Write out each record exactly as given, but do not include the pictures.
Start of PROVIDED INFORMATION
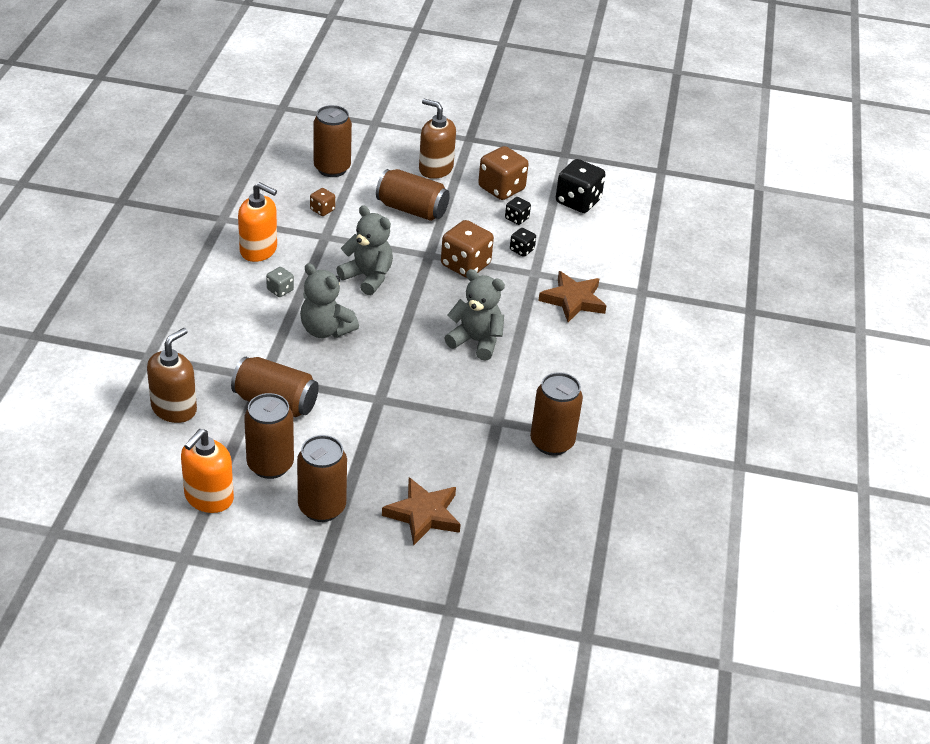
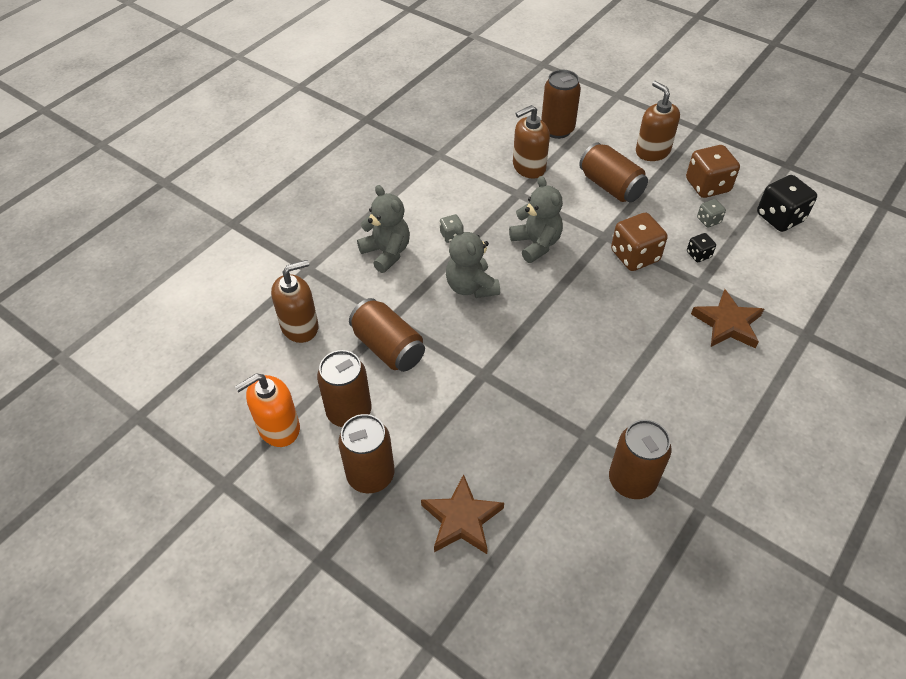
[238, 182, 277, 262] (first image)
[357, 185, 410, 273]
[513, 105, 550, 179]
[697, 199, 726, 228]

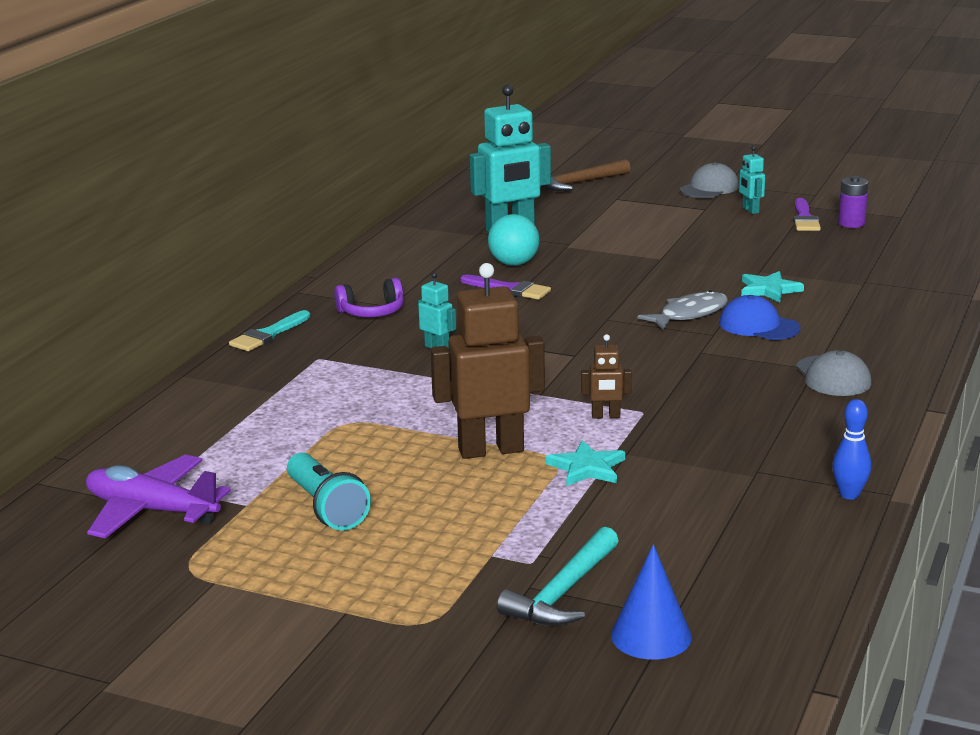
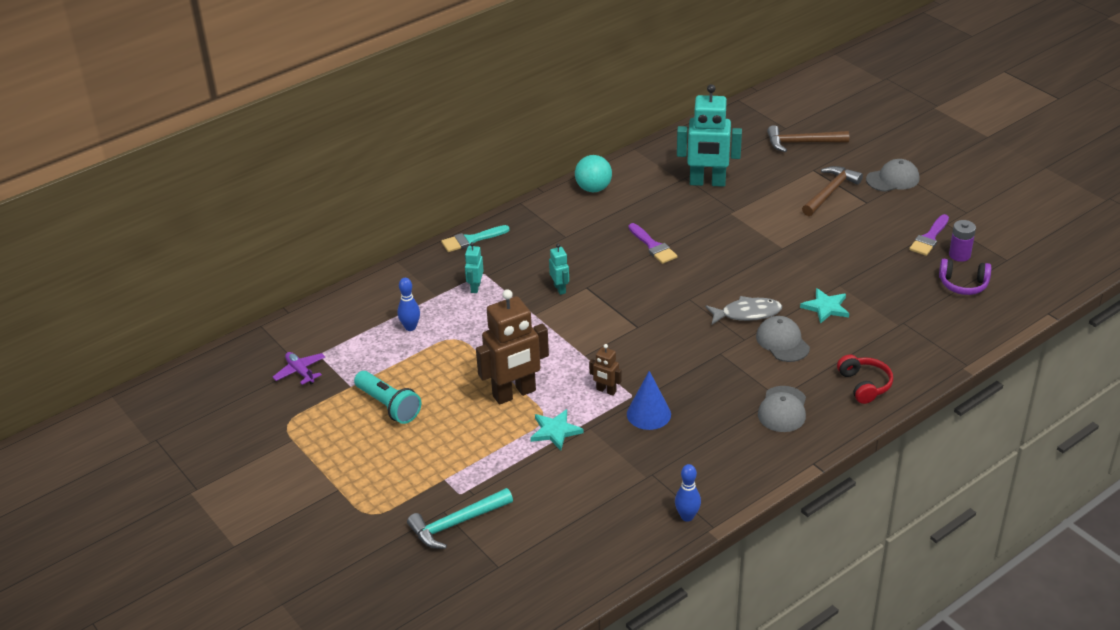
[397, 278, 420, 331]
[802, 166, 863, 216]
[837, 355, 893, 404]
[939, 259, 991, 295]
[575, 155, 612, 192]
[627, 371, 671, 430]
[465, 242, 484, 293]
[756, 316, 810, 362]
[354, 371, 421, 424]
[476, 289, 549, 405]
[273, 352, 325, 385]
End of PROVIDED INFORMATION
▶ TASK RESULT:
[238, 182, 277, 262] (first image)
[357, 185, 410, 273]
[513, 105, 550, 179]
[697, 199, 726, 228]

[397, 278, 420, 331]
[802, 166, 863, 216]
[837, 355, 893, 404]
[939, 259, 991, 295]
[575, 155, 612, 192]
[627, 371, 671, 430]
[465, 242, 484, 293]
[756, 316, 810, 362]
[354, 371, 421, 424]
[476, 289, 549, 405]
[273, 352, 325, 385]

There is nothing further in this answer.